DATASET EXTRACT Block Start

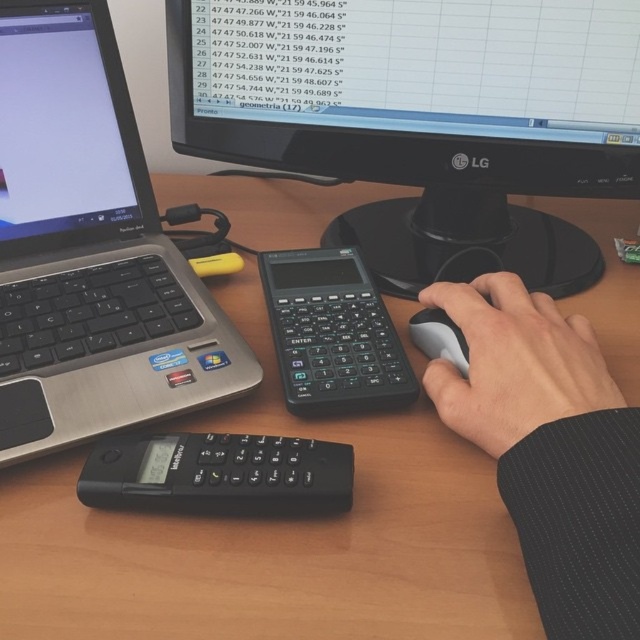
You are setting up your desk and want to place a new lamp between the black plastic monitor at upper center and the black plastic keyboard at left. Based on their positions, where should you place the lamp?

The black plastic monitor at upper center is to the right of the black plastic keyboard at left, so you should place the lamp between them, positioning it to the right of the keyboard and to the left of the monitor.

You are setting up a new desk arrangement and want to place a tall plant between the black plastic monitor at upper center and the black plastic keyboard at left. Based on their heights, which object should the plant be placed closer to?

The black plastic monitor at upper center is much taller than the black plastic keyboard at left, so the plant should be placed closer to the black plastic keyboard at left to maintain balance in height.

You are a person with a 50 cm long arm. You want to reach the black plastic calculator at center from your current position. Can you comfortably reach it?

The black plastic calculator at center is 44.85 centimeters away from the viewer. Since your arm is 50 cm long, you can comfortably reach it.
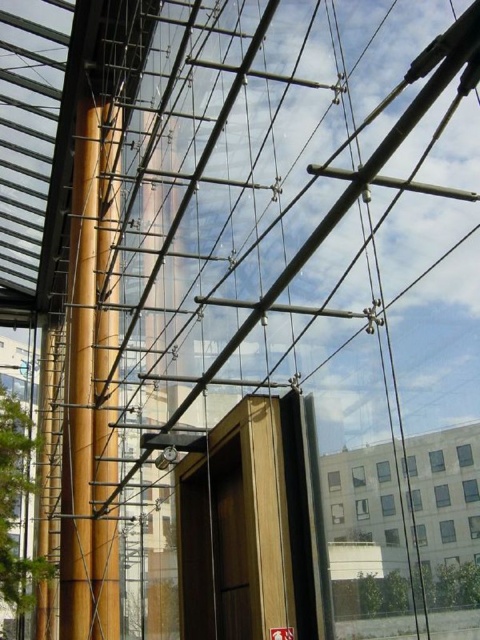
Question: Among these points, which one is farthest from the camera?

Choices:
 (A) (108, 305)
 (B) (70, 376)

Answer: (B)

Question: Where is wooden pole at center located in relation to yellow matte pole at center in the image?

Choices:
 (A) right
 (B) left

Answer: (B)

Question: Can you confirm if wooden pole at center is positioned to the left of yellow matte pole at center?

Choices:
 (A) yes
 (B) no

Answer: (A)

Question: Observing the image, what is the correct spatial positioning of wooden pole at center in reference to yellow matte pole at center?

Choices:
 (A) below
 (B) above

Answer: (B)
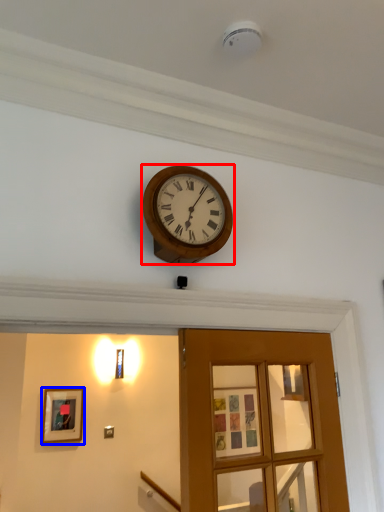
Question: Which object appears farthest to the camera in this image, wall clock (highlighted by a red box) or picture frame (highlighted by a blue box)?

Choices:
 (A) wall clock
 (B) picture frame

Answer: (B)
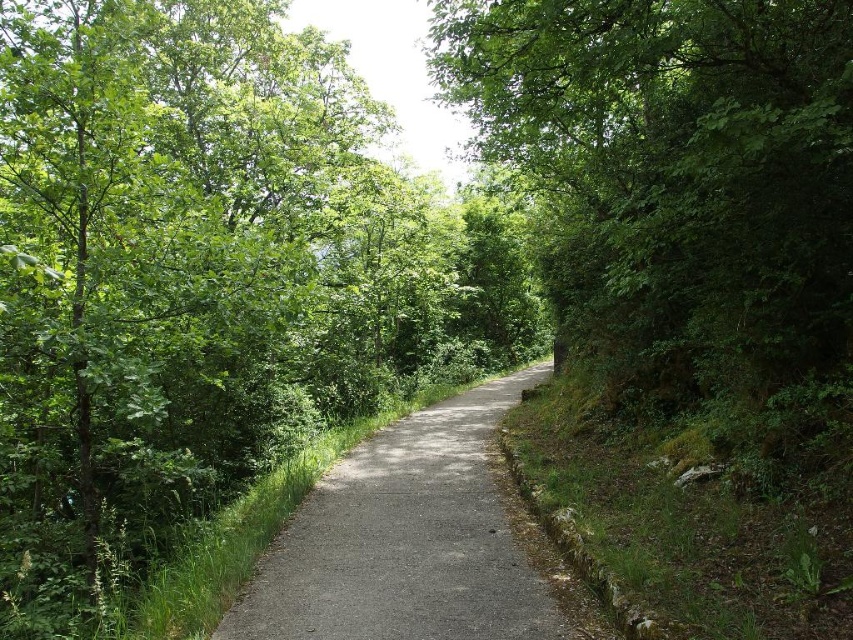
You are a hiker walking along the gray asphalt trail at center. You want to take a photo of the green leafy tree at center. Which direction should you turn to face the tree?

The green leafy tree at center is to the right of the gray asphalt trail at center, so you should turn to your right to face the tree.

You are hiking along the gray asphalt trail at center and want to take a photo of the green leafy tree at center. Since the tree is blocking your view, can you step to the right or left to get a clear shot?

The green leafy tree at center is in front of the gray asphalt trail at center, so stepping to the left would allow you to take a photo of the green leafy tree at center without obstruction from the trail.

You are a hiker carrying a 2m long telescope. You want to walk along the gray asphalt trail at center while keeping the telescope upright. Is the height of the green leafy tree at center sufficient to avoid hitting the telescope?

The green leafy tree at center is taller than the gray asphalt trail at center, so the telescope might hit the tree branches if held upright while walking along the trail. The tree is taller, so its branches could obstruct the telescope.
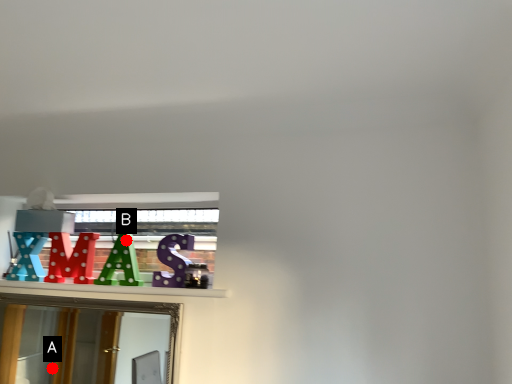
Question: Two points are circled on the image, labeled by A and B beside each circle. Which point is closer to the camera?

Choices:
 (A) A is closer
 (B) B is closer

Answer: (B)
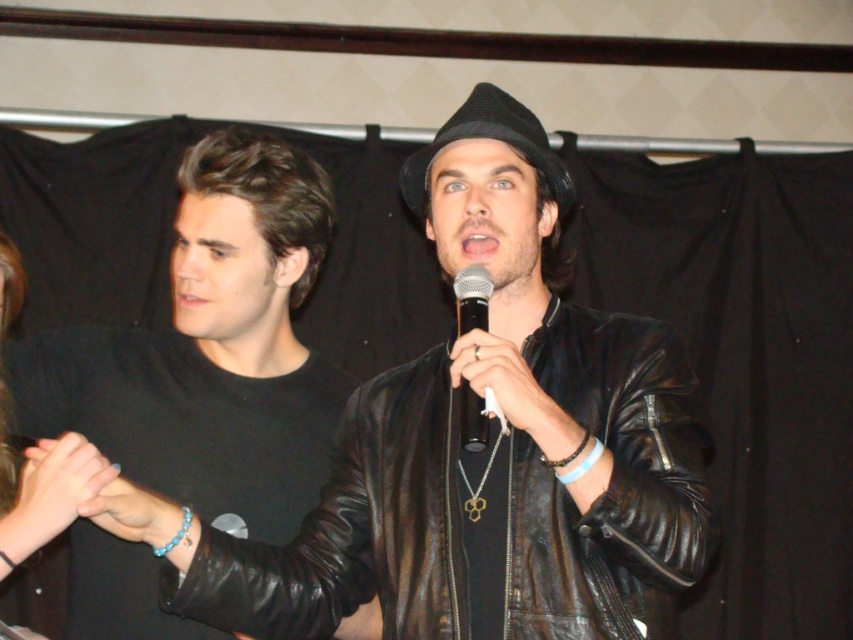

DATASET EXTRACT Block End

**WHAT YOU SHOULD DO**
Find every line in the data above that contains the word "points" and copy each of those lines. Uppercase and lowercase letters must match.

**EXERCISE SOLUTION**
Question: Among these points, which one is farthest from the camera?
Question: Two points are circled on the image, labeled by A and B beside each circle. Which point is closer to the camera?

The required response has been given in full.